Your instructions: Repeat exactly, and only, the lines below starting at the line that contains "gray arrow: (125, 99)" and ending at the line that contains "blue pentagon: (17, 169)", inclusive of both.

(Synthetic geometry scene data)
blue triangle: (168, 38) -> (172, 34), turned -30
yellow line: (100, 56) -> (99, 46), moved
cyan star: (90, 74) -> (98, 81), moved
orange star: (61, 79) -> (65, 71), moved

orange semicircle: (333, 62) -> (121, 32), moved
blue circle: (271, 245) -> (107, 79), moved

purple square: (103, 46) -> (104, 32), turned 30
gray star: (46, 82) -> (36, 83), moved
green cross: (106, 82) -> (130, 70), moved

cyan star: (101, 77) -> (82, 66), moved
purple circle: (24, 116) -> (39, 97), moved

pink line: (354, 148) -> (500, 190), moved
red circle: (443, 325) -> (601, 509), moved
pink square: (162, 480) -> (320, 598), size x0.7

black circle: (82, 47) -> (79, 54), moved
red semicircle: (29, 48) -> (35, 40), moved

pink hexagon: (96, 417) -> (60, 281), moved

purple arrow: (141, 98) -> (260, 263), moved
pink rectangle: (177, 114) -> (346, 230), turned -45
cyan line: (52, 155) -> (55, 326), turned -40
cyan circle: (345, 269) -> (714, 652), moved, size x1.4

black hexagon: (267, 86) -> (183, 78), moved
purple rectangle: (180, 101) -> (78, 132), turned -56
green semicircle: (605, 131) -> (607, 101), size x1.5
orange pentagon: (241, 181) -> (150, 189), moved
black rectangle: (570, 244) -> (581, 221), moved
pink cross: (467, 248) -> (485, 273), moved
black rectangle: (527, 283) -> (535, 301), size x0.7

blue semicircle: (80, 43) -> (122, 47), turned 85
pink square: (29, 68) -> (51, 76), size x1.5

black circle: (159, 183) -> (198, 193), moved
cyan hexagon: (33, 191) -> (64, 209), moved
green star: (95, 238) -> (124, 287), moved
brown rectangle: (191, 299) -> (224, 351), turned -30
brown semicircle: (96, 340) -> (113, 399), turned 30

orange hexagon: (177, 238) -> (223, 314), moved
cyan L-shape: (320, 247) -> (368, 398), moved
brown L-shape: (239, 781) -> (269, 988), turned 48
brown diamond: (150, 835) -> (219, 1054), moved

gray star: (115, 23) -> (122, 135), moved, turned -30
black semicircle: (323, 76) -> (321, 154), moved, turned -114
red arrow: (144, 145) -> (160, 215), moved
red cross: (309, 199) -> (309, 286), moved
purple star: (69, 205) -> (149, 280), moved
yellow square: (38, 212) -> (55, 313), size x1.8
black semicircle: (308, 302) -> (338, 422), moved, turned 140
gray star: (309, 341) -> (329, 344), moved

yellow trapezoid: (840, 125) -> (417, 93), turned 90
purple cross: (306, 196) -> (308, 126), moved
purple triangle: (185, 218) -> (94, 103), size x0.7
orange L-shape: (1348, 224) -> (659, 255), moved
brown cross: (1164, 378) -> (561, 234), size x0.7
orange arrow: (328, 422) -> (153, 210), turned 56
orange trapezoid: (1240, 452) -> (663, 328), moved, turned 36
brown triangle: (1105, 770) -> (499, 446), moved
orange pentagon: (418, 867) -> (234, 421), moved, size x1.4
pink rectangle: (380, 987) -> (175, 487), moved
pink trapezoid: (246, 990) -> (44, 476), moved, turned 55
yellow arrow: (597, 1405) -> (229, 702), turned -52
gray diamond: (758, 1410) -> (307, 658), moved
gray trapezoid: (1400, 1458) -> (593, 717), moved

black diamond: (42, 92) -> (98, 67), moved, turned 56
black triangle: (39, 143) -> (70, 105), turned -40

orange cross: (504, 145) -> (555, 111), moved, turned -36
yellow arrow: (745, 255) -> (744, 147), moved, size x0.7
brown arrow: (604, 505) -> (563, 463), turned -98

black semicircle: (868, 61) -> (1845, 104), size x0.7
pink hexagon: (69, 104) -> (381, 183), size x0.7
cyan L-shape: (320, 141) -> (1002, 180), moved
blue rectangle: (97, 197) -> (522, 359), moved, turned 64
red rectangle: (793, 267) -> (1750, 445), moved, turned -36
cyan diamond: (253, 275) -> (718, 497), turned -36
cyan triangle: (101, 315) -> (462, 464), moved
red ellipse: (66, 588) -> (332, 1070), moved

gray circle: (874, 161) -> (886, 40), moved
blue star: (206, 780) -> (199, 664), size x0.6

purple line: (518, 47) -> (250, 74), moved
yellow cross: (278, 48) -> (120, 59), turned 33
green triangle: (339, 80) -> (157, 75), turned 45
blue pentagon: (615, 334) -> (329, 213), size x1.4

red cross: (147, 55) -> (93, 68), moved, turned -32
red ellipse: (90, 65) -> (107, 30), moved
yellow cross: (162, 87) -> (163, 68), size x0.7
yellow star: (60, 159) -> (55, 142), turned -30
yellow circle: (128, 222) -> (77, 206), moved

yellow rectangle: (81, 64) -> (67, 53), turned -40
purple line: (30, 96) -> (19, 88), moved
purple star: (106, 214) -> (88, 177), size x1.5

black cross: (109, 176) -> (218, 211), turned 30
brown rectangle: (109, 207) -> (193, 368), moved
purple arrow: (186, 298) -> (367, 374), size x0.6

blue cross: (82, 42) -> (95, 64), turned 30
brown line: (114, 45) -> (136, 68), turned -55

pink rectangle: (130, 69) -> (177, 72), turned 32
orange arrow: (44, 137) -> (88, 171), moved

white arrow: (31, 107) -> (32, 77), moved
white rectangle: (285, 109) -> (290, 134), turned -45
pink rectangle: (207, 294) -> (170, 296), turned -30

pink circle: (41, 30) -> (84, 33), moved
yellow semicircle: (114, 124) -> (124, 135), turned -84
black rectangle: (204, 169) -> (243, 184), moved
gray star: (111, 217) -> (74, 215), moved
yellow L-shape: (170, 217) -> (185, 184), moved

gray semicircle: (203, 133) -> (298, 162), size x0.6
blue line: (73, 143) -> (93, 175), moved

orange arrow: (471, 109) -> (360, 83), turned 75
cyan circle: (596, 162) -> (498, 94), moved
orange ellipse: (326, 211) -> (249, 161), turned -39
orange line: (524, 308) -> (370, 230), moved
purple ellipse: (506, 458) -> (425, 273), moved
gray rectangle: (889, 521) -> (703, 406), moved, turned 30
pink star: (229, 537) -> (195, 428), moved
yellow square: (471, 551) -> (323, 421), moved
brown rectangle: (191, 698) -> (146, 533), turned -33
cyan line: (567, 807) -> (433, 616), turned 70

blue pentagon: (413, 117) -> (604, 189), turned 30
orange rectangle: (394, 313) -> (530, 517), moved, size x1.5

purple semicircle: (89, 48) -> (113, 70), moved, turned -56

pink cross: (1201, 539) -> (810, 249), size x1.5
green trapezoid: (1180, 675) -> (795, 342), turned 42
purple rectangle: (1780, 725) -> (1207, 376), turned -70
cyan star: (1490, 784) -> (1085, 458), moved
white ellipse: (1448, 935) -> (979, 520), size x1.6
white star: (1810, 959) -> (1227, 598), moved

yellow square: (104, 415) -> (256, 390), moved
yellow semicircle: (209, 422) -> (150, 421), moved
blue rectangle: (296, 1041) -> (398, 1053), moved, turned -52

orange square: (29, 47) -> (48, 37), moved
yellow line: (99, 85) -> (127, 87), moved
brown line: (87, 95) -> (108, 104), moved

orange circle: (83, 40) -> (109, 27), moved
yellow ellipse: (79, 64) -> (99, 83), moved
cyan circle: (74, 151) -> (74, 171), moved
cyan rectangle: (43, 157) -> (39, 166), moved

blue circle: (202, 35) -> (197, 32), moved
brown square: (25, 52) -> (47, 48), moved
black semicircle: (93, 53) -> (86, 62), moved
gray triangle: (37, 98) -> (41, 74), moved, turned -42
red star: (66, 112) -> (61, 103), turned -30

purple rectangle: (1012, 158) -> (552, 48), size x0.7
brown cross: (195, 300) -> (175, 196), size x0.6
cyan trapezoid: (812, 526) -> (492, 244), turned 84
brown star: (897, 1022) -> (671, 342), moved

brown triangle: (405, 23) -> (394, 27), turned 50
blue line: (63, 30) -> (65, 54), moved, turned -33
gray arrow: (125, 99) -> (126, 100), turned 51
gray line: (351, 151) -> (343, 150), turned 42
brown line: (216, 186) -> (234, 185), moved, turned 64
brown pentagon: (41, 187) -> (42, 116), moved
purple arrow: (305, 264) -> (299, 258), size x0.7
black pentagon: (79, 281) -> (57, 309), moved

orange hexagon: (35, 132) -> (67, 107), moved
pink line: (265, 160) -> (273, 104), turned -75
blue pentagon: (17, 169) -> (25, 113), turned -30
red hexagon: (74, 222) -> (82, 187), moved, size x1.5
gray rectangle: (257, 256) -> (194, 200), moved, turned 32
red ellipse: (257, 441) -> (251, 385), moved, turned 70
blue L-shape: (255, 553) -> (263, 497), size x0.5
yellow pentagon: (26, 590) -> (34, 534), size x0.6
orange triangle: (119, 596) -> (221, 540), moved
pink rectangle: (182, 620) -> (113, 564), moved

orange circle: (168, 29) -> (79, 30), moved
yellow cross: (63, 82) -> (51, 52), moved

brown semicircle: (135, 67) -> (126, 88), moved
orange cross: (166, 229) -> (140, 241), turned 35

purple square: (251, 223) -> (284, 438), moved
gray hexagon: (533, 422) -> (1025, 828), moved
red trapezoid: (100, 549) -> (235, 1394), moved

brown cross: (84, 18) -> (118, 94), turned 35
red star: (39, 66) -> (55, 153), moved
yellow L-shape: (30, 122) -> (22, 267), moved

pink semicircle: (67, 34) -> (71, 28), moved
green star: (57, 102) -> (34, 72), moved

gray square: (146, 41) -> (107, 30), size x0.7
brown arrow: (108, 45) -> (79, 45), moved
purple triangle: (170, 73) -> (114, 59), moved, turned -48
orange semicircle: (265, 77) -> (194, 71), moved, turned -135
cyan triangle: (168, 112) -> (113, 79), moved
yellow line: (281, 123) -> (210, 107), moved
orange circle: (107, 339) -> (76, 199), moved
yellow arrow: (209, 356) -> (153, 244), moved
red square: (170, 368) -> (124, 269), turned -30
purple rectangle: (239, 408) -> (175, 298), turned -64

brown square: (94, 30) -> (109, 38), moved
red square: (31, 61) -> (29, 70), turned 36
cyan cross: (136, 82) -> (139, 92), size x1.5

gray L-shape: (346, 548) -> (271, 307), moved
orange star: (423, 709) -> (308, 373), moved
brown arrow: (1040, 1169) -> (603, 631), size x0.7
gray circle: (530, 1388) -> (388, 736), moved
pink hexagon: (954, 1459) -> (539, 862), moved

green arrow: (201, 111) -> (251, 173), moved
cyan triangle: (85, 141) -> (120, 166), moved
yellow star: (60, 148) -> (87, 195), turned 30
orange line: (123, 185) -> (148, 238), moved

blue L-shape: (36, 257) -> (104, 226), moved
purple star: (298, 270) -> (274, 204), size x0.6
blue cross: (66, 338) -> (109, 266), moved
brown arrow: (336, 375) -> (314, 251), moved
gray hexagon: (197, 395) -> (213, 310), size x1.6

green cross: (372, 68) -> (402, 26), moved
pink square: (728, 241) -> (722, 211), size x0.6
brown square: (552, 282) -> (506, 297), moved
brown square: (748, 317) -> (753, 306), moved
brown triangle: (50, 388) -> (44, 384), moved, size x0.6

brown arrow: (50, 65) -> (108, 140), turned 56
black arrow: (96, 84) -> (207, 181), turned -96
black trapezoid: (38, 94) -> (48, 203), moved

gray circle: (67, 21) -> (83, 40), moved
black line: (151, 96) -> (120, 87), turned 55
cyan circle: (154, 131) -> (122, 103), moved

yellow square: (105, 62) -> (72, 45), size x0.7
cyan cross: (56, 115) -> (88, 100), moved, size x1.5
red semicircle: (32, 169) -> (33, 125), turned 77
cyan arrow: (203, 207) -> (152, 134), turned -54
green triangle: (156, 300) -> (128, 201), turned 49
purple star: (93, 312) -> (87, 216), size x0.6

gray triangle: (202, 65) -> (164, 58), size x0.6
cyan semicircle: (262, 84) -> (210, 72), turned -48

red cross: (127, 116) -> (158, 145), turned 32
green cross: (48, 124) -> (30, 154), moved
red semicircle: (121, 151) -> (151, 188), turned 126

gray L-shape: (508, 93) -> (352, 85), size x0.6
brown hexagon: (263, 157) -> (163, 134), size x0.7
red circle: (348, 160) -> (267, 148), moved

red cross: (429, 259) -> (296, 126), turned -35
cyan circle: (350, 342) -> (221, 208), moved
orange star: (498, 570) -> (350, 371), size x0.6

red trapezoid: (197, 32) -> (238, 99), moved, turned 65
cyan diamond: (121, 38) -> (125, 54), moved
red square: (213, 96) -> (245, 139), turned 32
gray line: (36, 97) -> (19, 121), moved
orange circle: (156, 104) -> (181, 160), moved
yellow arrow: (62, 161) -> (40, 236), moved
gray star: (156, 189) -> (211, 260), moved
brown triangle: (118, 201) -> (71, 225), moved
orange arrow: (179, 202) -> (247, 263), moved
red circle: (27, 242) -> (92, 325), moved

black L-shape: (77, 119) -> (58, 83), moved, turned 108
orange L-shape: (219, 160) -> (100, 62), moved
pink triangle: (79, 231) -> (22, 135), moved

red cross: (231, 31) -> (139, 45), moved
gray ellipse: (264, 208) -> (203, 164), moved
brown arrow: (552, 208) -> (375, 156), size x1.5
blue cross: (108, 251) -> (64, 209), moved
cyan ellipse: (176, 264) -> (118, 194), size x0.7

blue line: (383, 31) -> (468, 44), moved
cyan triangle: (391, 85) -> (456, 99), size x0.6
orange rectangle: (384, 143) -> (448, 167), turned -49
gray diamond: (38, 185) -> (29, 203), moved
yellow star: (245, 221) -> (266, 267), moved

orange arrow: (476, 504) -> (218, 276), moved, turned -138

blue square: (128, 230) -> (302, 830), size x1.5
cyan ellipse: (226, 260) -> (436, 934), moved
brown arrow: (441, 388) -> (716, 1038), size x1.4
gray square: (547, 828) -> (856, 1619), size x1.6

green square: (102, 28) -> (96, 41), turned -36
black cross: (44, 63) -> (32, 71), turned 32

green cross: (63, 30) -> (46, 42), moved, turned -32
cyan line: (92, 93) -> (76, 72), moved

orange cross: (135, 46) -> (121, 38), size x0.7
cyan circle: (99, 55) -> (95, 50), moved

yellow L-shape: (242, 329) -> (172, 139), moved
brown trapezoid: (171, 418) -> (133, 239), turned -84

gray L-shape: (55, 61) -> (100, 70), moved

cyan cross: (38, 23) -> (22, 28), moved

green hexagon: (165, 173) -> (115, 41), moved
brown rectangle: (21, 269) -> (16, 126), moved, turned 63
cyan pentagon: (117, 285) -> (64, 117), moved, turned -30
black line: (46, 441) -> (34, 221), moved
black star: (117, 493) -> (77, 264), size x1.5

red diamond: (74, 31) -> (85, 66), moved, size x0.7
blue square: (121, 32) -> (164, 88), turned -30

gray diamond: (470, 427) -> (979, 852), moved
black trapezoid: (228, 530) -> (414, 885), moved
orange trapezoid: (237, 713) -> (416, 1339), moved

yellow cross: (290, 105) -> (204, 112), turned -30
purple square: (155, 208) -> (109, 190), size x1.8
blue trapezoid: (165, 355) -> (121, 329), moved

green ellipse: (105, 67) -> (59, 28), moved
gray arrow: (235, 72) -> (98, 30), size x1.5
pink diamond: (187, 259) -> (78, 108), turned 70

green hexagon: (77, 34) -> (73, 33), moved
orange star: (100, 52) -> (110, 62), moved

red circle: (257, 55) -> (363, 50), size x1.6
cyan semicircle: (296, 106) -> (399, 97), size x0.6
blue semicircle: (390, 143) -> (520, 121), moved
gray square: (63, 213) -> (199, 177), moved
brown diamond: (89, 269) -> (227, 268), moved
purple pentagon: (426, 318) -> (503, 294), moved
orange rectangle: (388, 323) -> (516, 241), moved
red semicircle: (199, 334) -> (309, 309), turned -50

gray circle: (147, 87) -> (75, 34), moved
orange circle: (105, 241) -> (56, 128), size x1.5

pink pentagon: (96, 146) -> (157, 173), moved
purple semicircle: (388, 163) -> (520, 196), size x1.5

Response:
gray arrow: (125, 99) -> (126, 100), turned 51
gray line: (351, 151) -> (343, 150), turned 42
brown line: (216, 186) -> (234, 185), moved, turned 64
brown pentagon: (41, 187) -> (42, 116), moved
purple arrow: (305, 264) -> (299, 258), size x0.7
black pentagon: (79, 281) -> (57, 309), moved

orange hexagon: (35, 132) -> (67, 107), moved
pink line: (265, 160) -> (273, 104), turned -75
blue pentagon: (17, 169) -> (25, 113), turned -30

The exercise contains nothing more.